(Beginning of PROVIDED DATA)

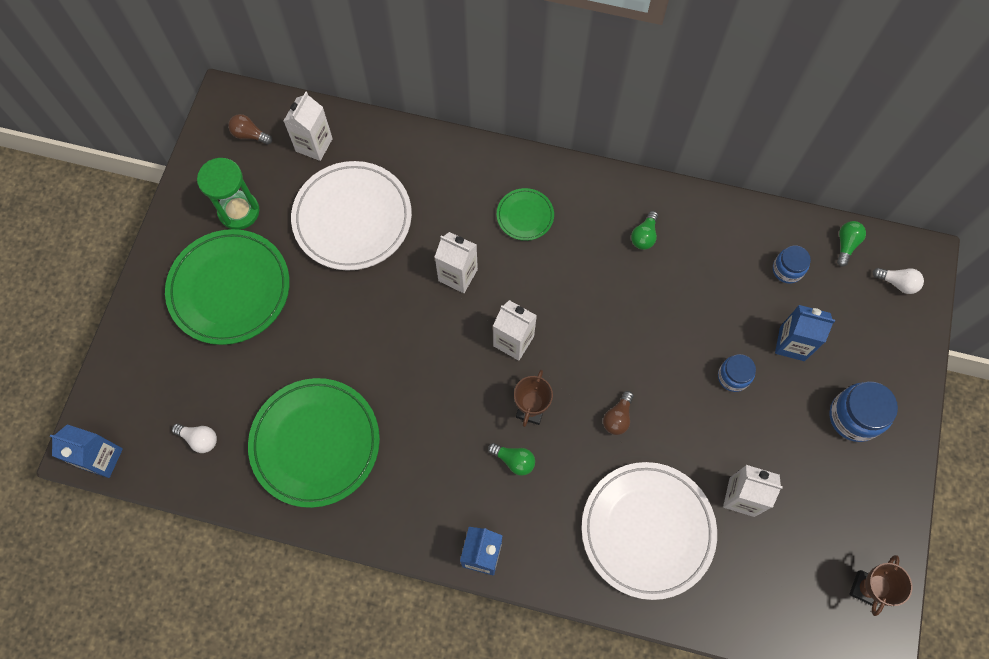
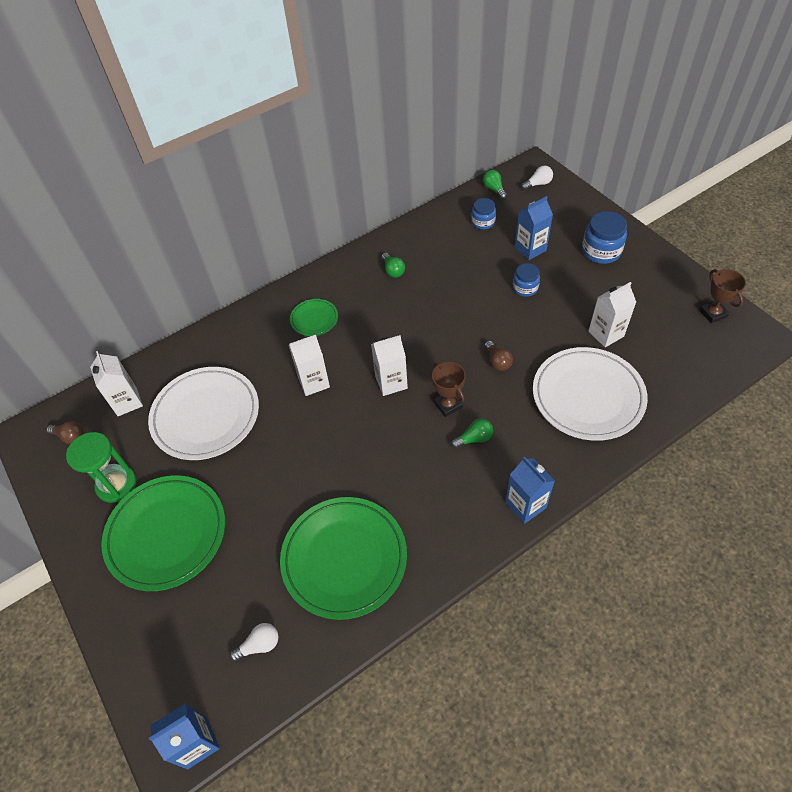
camera: 45 degrees left, 15 degrees down
brown light bulb [228,114,272,145] -> brown light bulb turned 135 degrees counterclockwise [46,421,84,444]

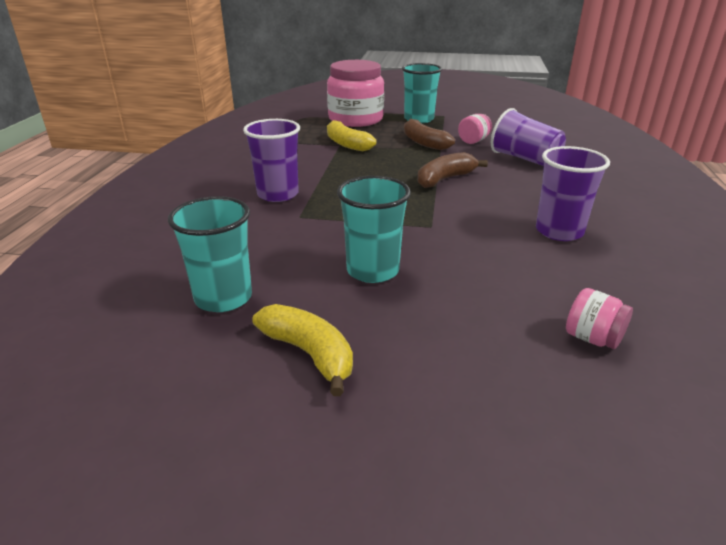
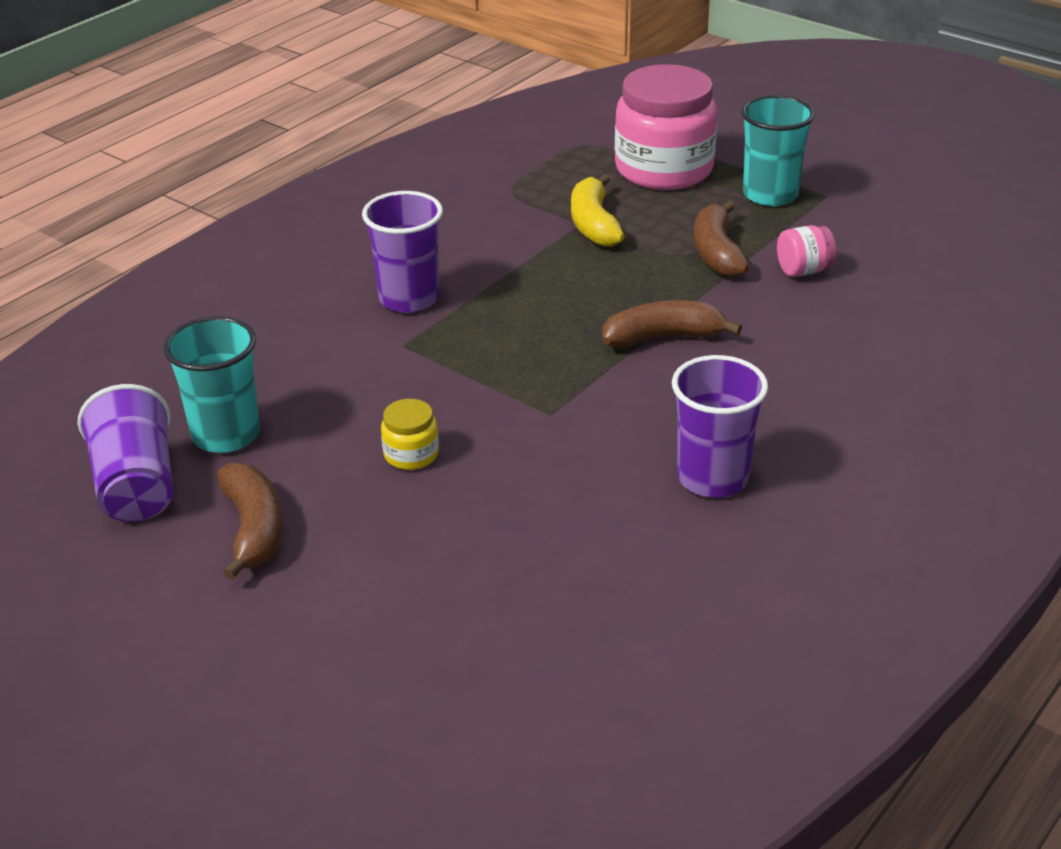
camera: 30 degrees right, 5 degrees up
yellow banana [252,304,353,396] -> brown banana [217,463,283,580]
turquoise cup [337,176,411,283] -> yellow jar [381,399,439,470]
purple cup [491,108,566,166] -> purple cup moved to [78,384,173,522]
pink jar [566,288,633,349] -> none

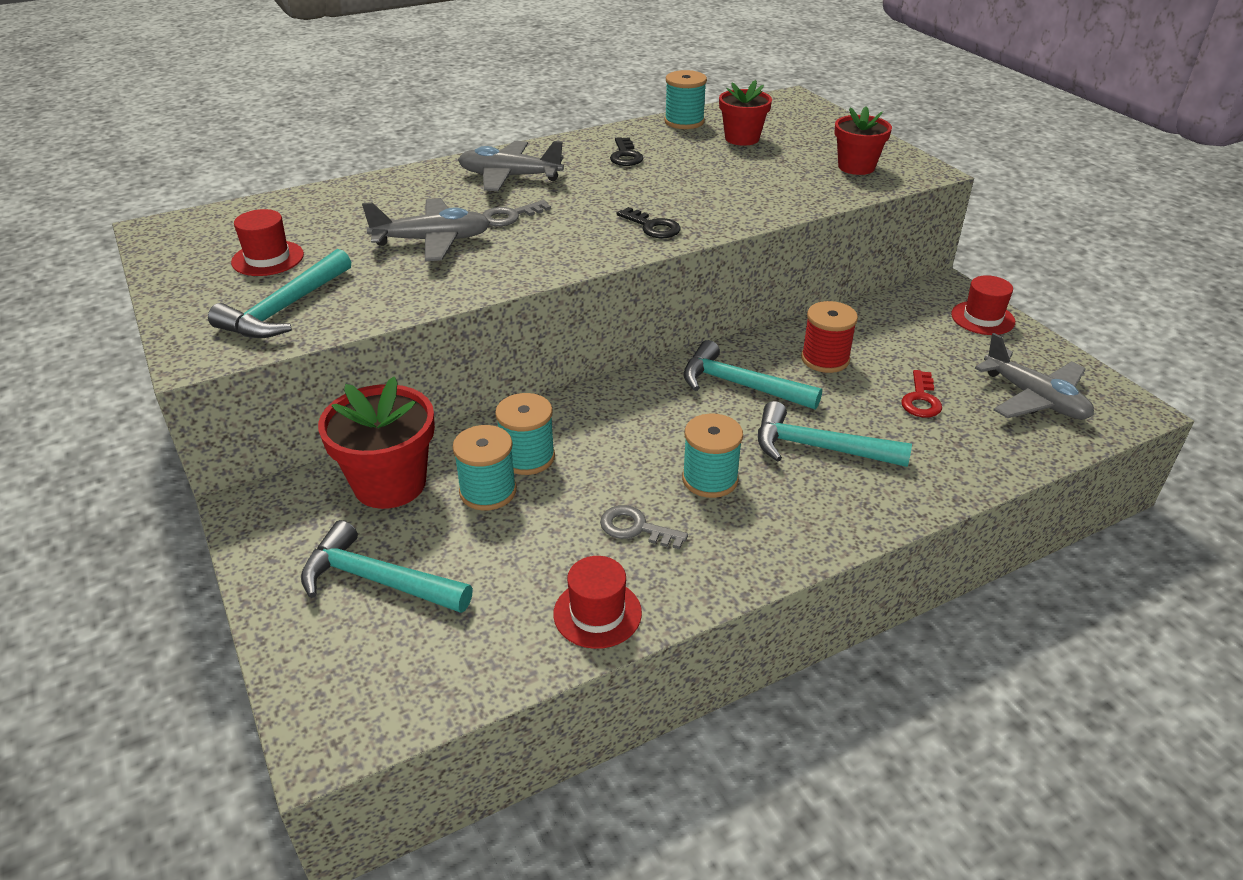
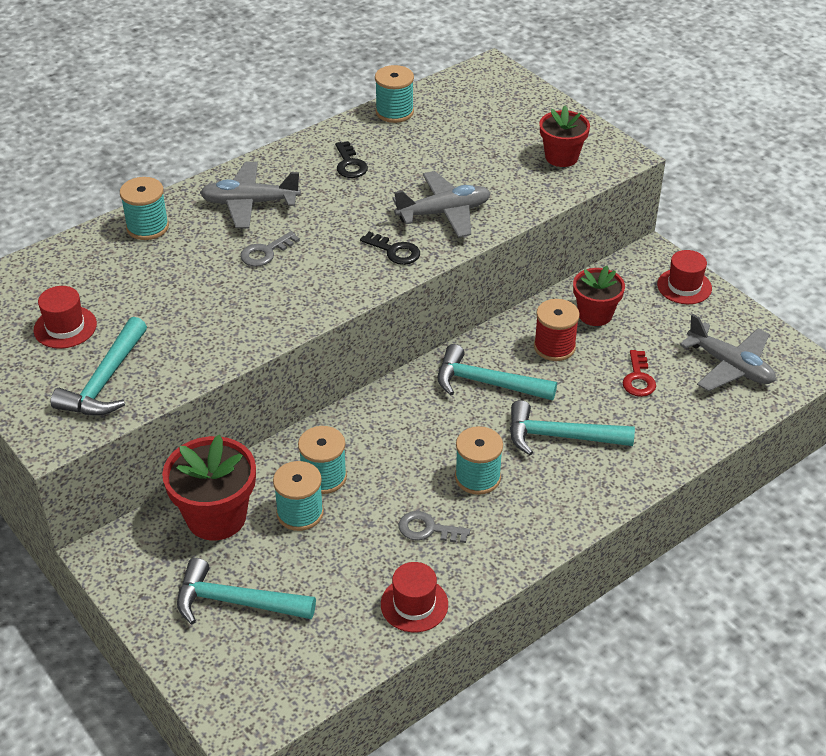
camera: 10 degrees left, 5 degrees up
grey plane [362,198,490,261] -> grey plane moved to [393,171,490,238]
red flower pot [719,80,772,146] -> red flower pot moved to [573,266,625,326]
none -> turquoise spool [120,177,169,240]

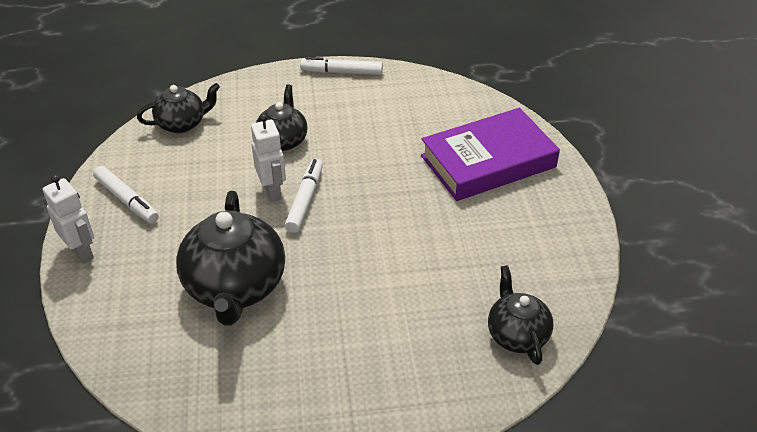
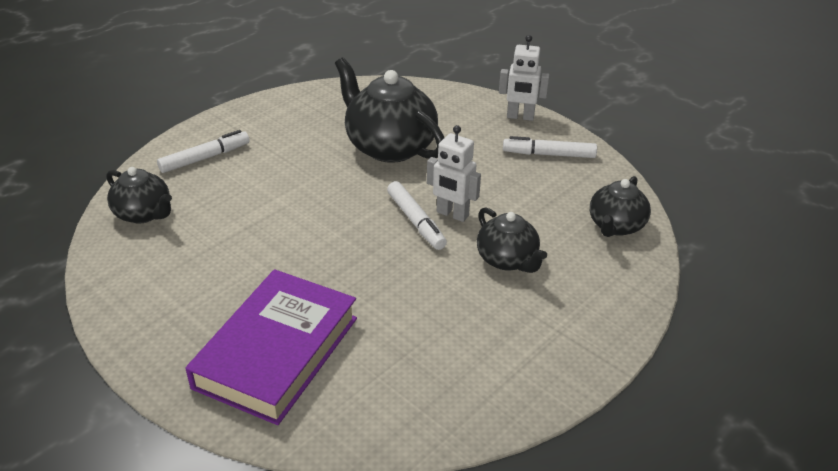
camera: 140 degrees right, 5 degrees down
white marker [300,57,383,75] -> white marker moved to [157,130,250,173]

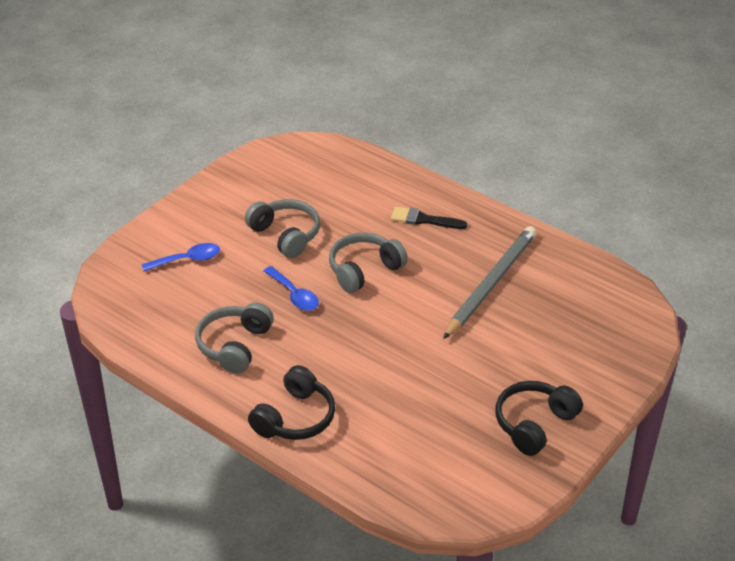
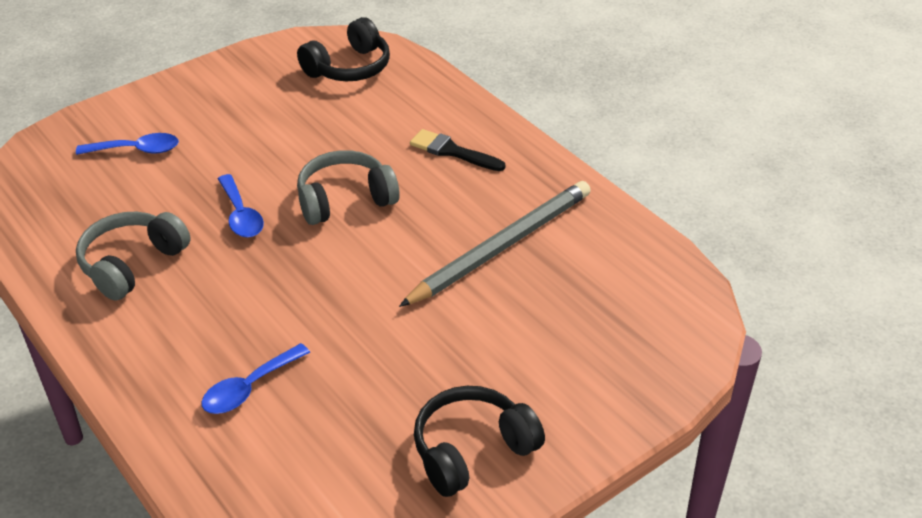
camera: 15 degrees right, 0 degrees up
grey headphones [245,199,320,258] -> none
black headphones [248,365,335,440] -> black headphones moved to [297,17,390,81]
none -> blue spoon [202,343,310,414]

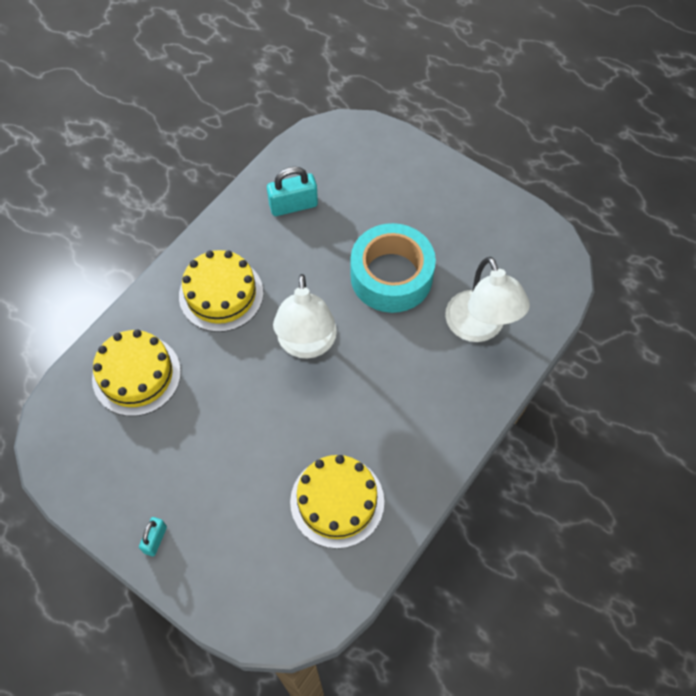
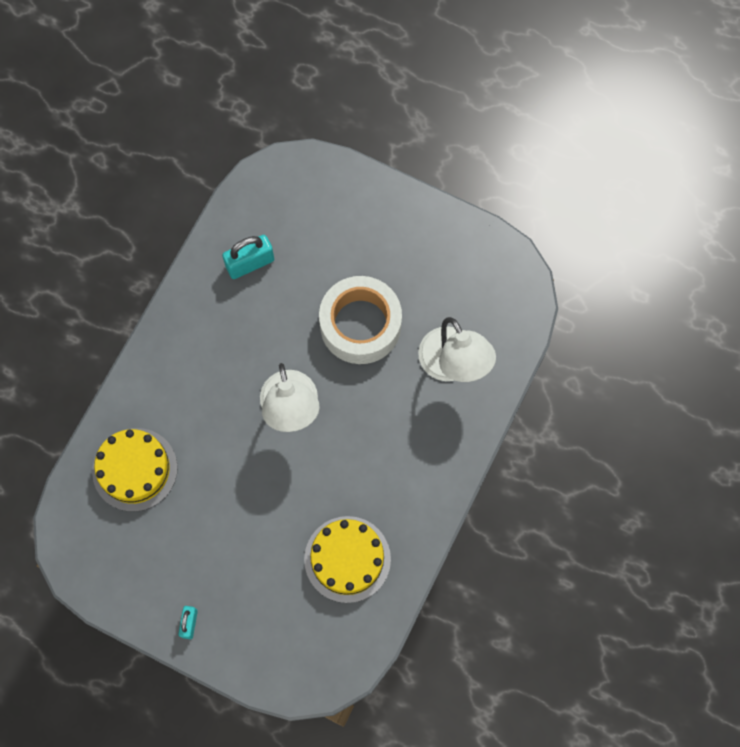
camera: 10 degrees left, 10 degrees up
yellow cake [179,250,263,332] -> none
turquoise tape [351,223,436,313] -> white tape [319,276,402,364]

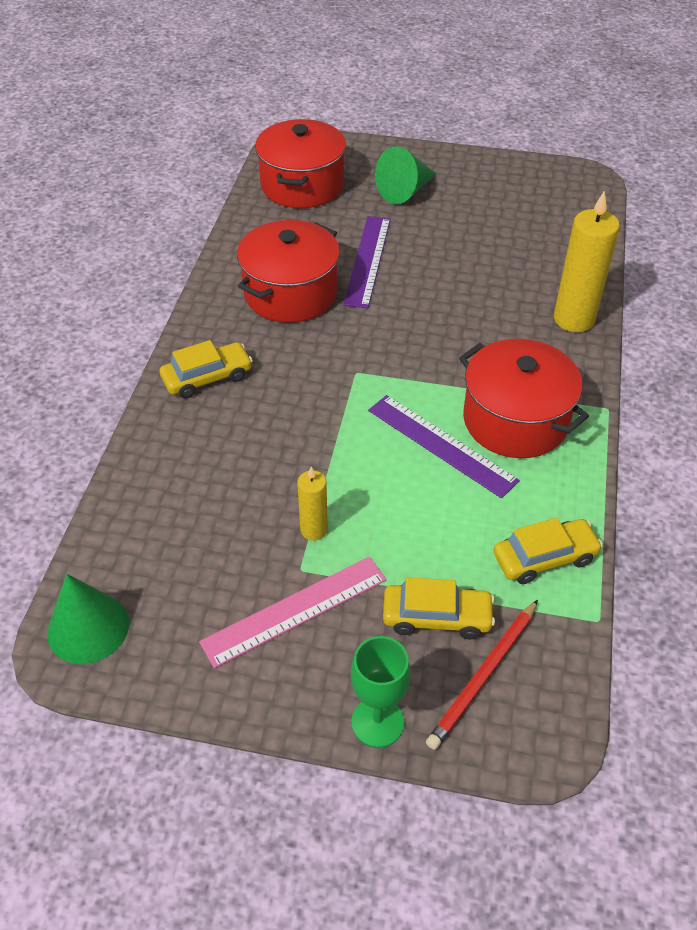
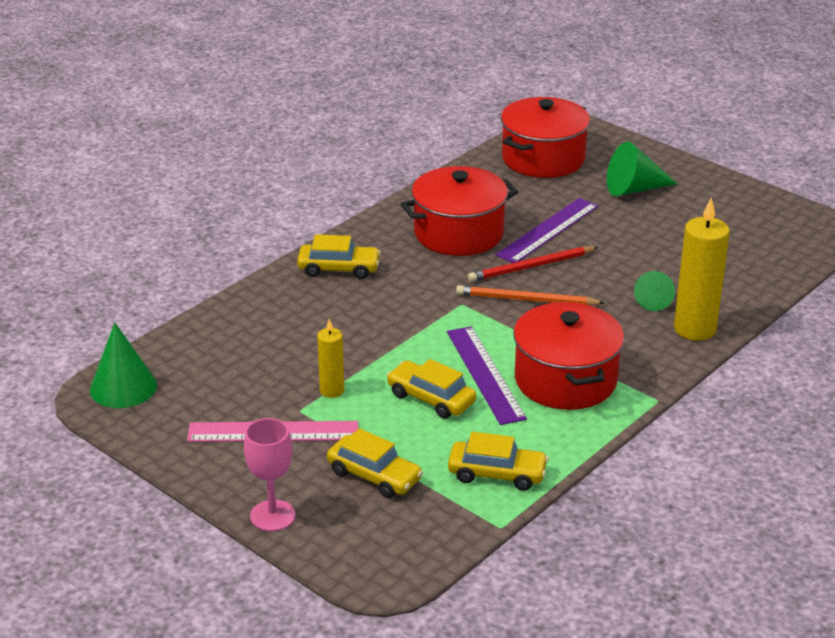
camera: 30 degrees right, 15 degrees down
green goblet [351,636,410,748] -> pink goblet [244,418,295,531]
red pencil [426,600,538,750] -> red pencil moved to [468,246,598,282]
none -> yellow car [387,359,476,419]
none -> orange pencil [456,285,605,306]
none -> green cone [634,271,675,311]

(End of PROVIDED DATA)

TASK DETAILS — Print the entries again exactly as they appear above. Do not print the pictures.

TASK RESULT —
camera: 45 degrees left, 15 degrees down
brown light bulb [228,114,272,145] -> brown light bulb turned 135 degrees counterclockwise [46,421,84,444]

camera: 30 degrees right, 5 degrees up
yellow banana [252,304,353,396] -> brown banana [217,463,283,580]
turquoise cup [337,176,411,283] -> yellow jar [381,399,439,470]
purple cup [491,108,566,166] -> purple cup moved to [78,384,173,522]
pink jar [566,288,633,349] -> none

camera: 10 degrees left, 5 degrees up
grey plane [362,198,490,261] -> grey plane moved to [393,171,490,238]
red flower pot [719,80,772,146] -> red flower pot moved to [573,266,625,326]
none -> turquoise spool [120,177,169,240]

camera: 140 degrees right, 5 degrees down
white marker [300,57,383,75] -> white marker moved to [157,130,250,173]

camera: 15 degrees right, 0 degrees up
grey headphones [245,199,320,258] -> none
black headphones [248,365,335,440] -> black headphones moved to [297,17,390,81]
none -> blue spoon [202,343,310,414]

camera: 10 degrees left, 10 degrees up
yellow cake [179,250,263,332] -> none
turquoise tape [351,223,436,313] -> white tape [319,276,402,364]

camera: 30 degrees right, 15 degrees down
green goblet [351,636,410,748] -> pink goblet [244,418,295,531]
red pencil [426,600,538,750] -> red pencil moved to [468,246,598,282]
none -> yellow car [387,359,476,419]
none -> orange pencil [456,285,605,306]
none -> green cone [634,271,675,311]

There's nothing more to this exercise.